## Aim of the exercise
The expected response is the complete listing below, restated exactly, with its pictures omitted.

## Given information

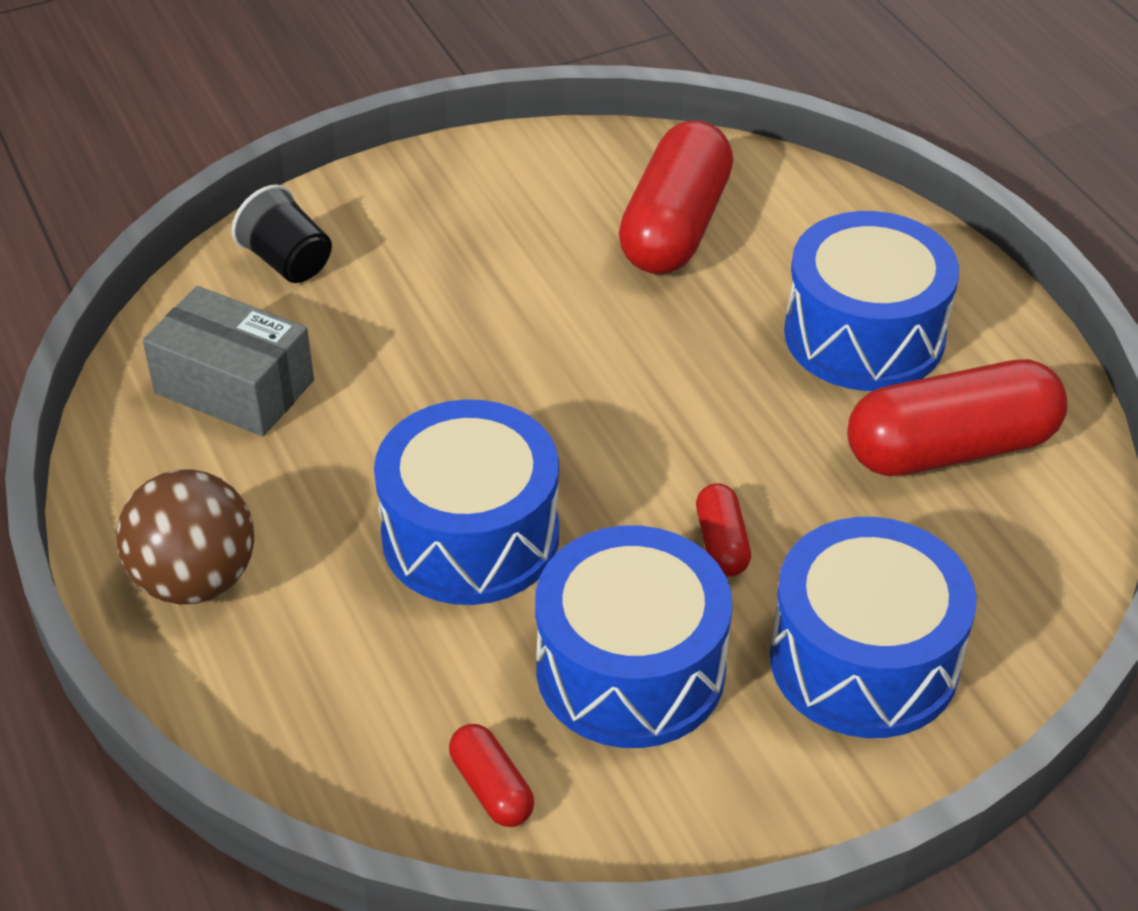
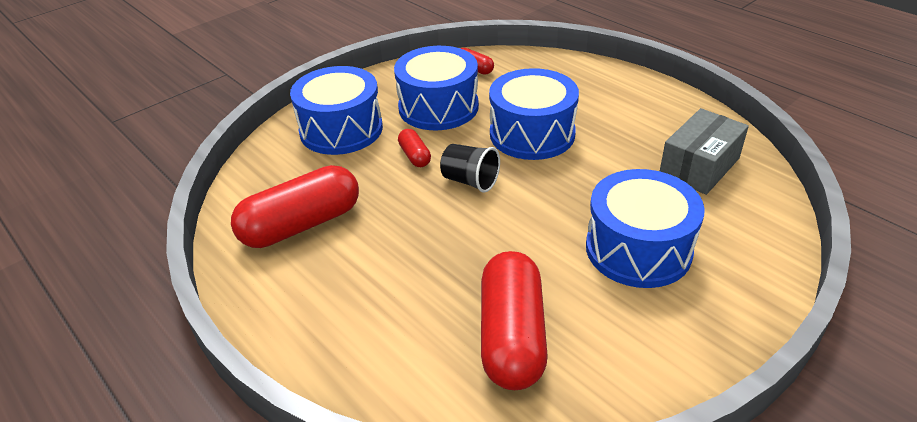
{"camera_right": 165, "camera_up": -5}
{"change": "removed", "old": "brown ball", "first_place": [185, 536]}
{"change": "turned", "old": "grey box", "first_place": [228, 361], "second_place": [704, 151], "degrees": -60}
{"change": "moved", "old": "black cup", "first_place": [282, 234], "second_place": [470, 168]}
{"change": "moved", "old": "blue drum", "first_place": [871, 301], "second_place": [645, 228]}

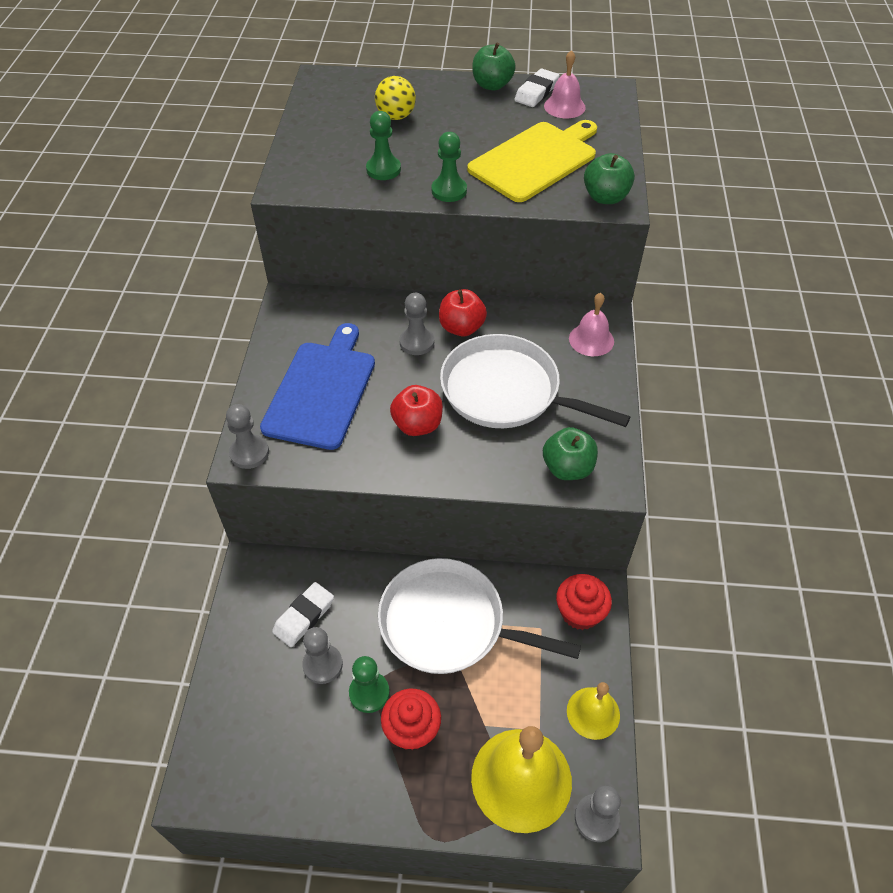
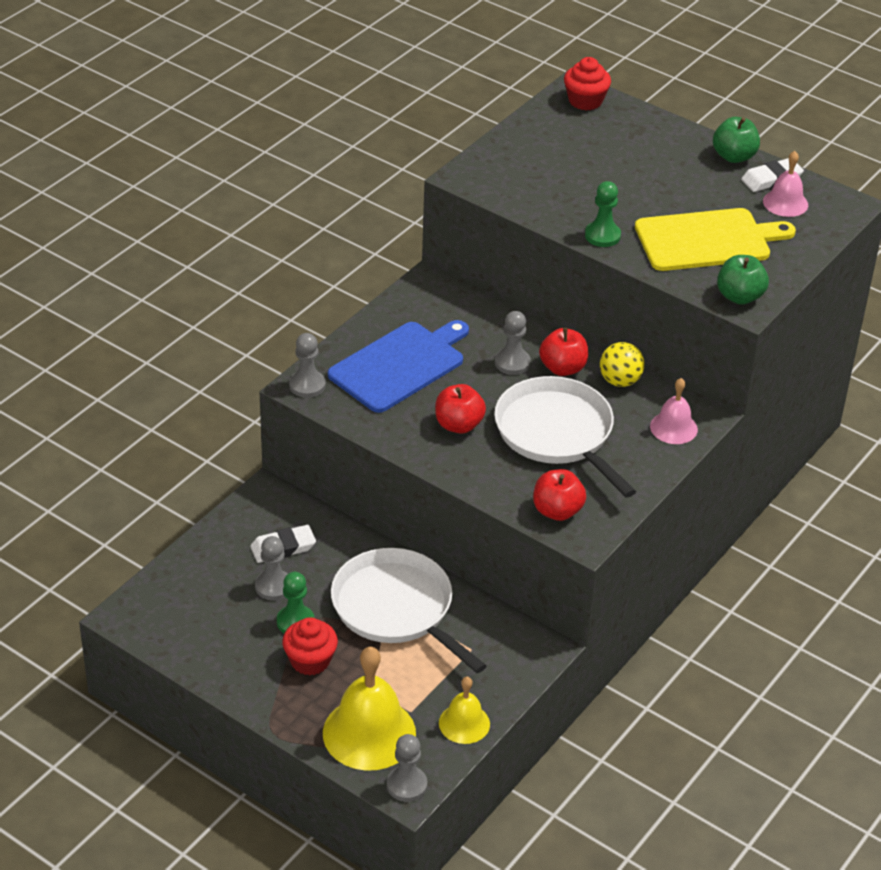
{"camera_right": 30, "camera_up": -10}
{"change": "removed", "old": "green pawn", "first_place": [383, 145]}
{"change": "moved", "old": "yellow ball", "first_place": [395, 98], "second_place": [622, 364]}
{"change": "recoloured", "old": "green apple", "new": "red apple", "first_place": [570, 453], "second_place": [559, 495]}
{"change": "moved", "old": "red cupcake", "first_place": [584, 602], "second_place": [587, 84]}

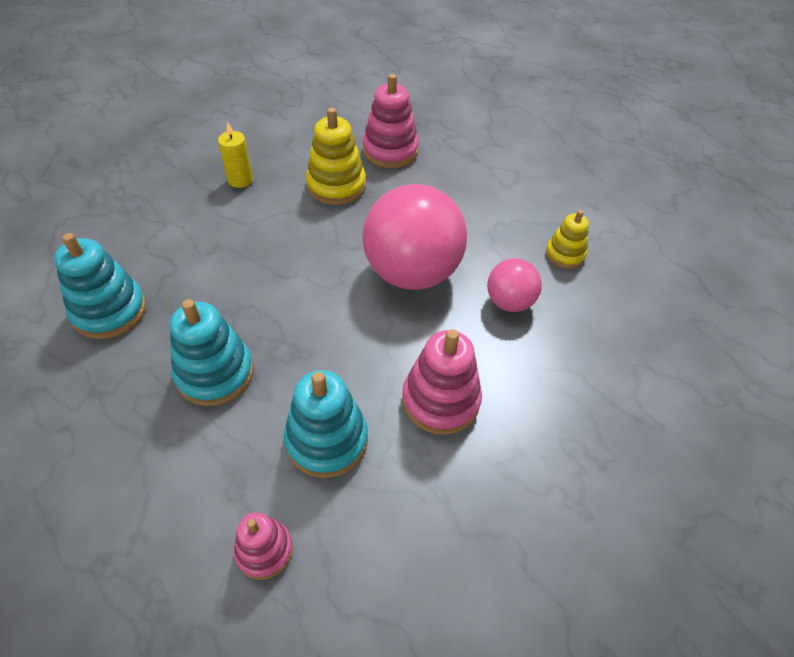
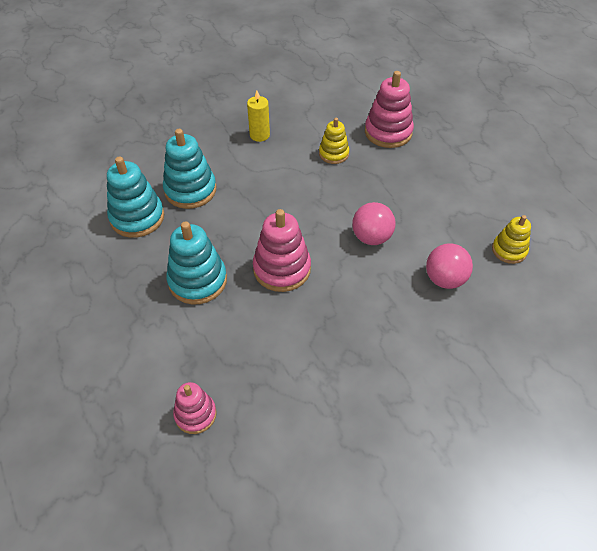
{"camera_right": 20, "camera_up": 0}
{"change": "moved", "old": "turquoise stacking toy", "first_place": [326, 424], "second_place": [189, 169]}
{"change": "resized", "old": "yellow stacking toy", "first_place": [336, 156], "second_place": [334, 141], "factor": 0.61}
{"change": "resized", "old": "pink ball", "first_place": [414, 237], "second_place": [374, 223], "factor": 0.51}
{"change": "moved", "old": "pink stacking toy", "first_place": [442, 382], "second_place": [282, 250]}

## Answer
{"camera_right": 165, "camera_up": -5}
{"change": "removed", "old": "brown ball", "first_place": [185, 536]}
{"change": "turned", "old": "grey box", "first_place": [228, 361], "second_place": [704, 151], "degrees": -60}
{"change": "moved", "old": "black cup", "first_place": [282, 234], "second_place": [470, 168]}
{"change": "moved", "old": "blue drum", "first_place": [871, 301], "second_place": [645, 228]}

{"camera_right": 30, "camera_up": -10}
{"change": "removed", "old": "green pawn", "first_place": [383, 145]}
{"change": "moved", "old": "yellow ball", "first_place": [395, 98], "second_place": [622, 364]}
{"change": "recoloured", "old": "green apple", "new": "red apple", "first_place": [570, 453], "second_place": [559, 495]}
{"change": "moved", "old": "red cupcake", "first_place": [584, 602], "second_place": [587, 84]}

{"camera_right": 20, "camera_up": 0}
{"change": "moved", "old": "turquoise stacking toy", "first_place": [326, 424], "second_place": [189, 169]}
{"change": "resized", "old": "yellow stacking toy", "first_place": [336, 156], "second_place": [334, 141], "factor": 0.61}
{"change": "resized", "old": "pink ball", "first_place": [414, 237], "second_place": [374, 223], "factor": 0.51}
{"change": "moved", "old": "pink stacking toy", "first_place": [442, 382], "second_place": [282, 250]}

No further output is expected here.